Instruction for the entries that follow: retype exactly the lines from the line with "camera: 20 degrees left, 15 degrees down" to the line with "brown banana [408,285,479,337]", both included, and omit all others.

##### Information supplied #####

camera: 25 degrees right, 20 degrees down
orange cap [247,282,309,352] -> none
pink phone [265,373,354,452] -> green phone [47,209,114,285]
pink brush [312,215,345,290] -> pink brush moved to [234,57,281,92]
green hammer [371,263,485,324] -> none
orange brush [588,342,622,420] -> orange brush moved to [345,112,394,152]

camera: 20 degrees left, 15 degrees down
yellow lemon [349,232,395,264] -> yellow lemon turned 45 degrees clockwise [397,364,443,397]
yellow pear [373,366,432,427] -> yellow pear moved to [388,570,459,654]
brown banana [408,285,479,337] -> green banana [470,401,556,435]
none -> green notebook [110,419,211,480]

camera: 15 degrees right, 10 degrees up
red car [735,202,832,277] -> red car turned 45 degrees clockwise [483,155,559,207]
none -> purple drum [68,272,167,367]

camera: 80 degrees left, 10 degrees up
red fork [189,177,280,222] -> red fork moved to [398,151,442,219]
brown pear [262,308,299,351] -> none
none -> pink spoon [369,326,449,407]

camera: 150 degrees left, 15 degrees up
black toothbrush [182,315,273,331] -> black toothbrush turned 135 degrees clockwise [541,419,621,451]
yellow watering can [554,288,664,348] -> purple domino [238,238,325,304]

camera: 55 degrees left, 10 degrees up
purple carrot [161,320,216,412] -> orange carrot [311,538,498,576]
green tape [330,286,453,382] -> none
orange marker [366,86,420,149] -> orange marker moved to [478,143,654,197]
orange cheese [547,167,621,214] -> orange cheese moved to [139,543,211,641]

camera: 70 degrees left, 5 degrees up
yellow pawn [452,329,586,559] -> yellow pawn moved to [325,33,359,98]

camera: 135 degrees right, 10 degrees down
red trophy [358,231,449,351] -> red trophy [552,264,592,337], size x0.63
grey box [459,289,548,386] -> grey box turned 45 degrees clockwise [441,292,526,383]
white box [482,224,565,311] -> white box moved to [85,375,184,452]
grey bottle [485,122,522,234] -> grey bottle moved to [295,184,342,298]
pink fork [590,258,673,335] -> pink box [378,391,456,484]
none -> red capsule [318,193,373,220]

#####

> _Task solution_
camera: 20 degrees left, 15 degrees down
yellow lemon [349,232,395,264] -> yellow lemon turned 45 degrees clockwise [397,364,443,397]
yellow pear [373,366,432,427] -> yellow pear moved to [388,570,459,654]
brown banana [408,285,479,337] -> green banana [470,401,556,435]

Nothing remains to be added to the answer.